## Prompt
Your copy of the data should leave out the images and match everything else exactly.

-- Provided data follows --

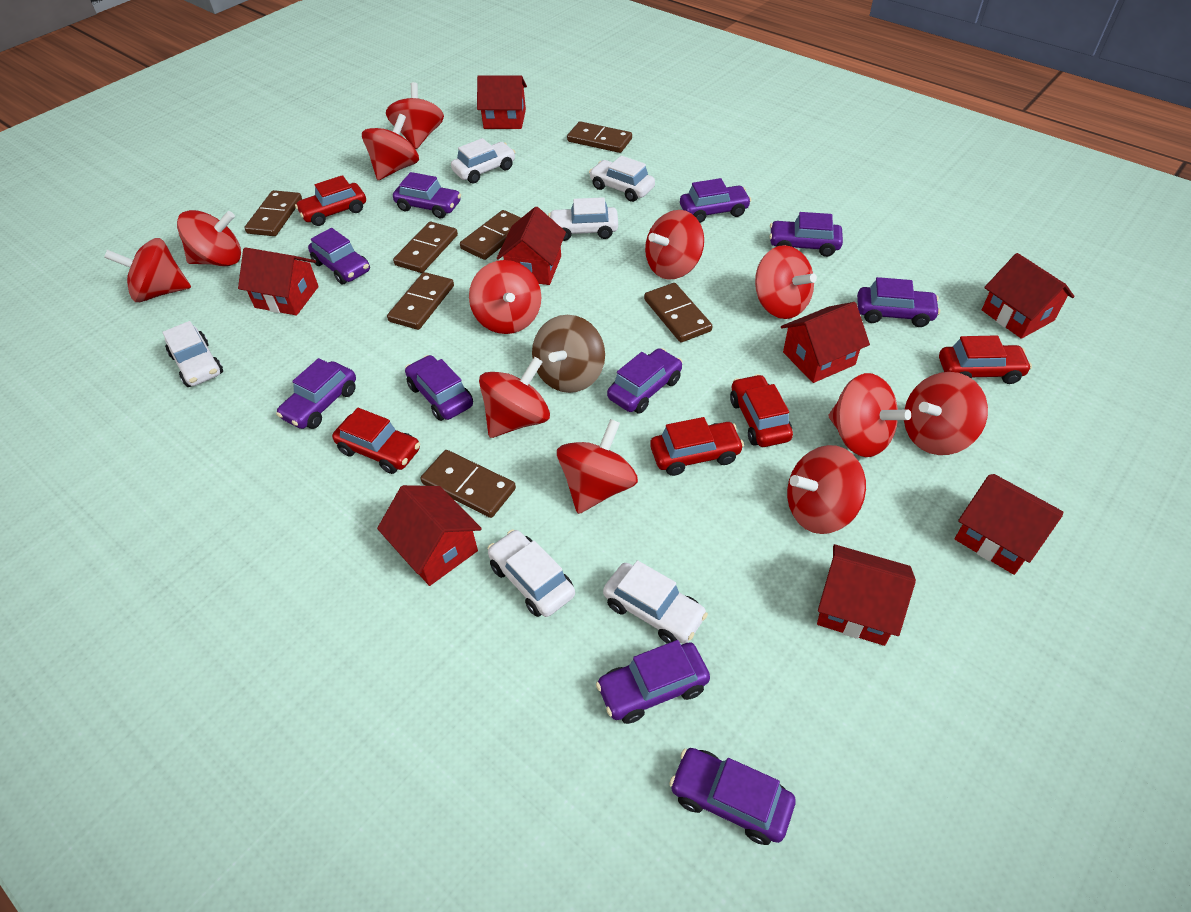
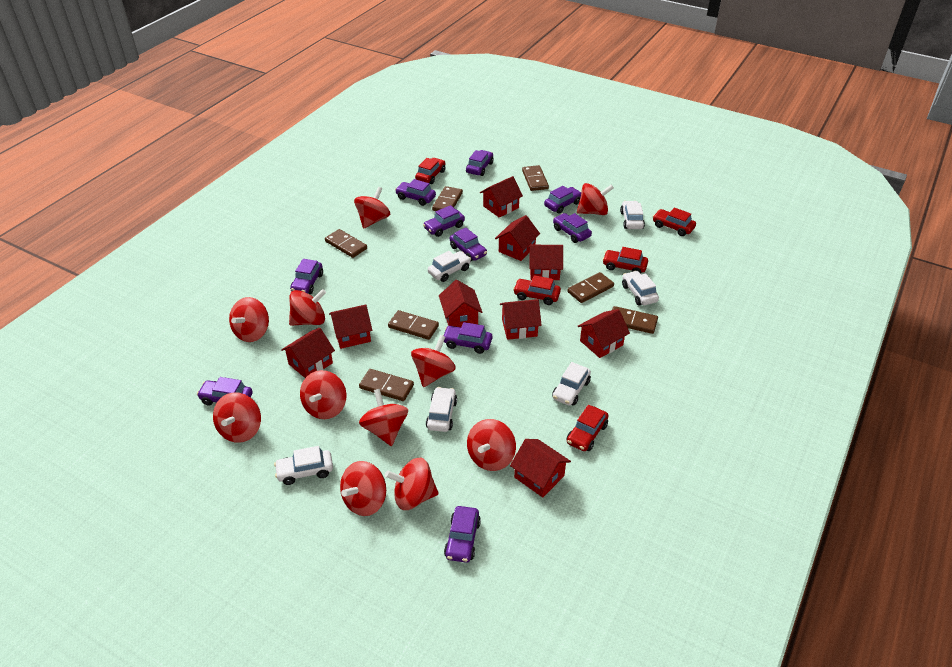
brown spinning top: 1 -> 0
red house: 8 -> 9
red spinning top: 12 -> 11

-- Provided data concluded --

## Result of this task
brown spinning top: 1 -> 0
red house: 8 -> 9
red spinning top: 12 -> 11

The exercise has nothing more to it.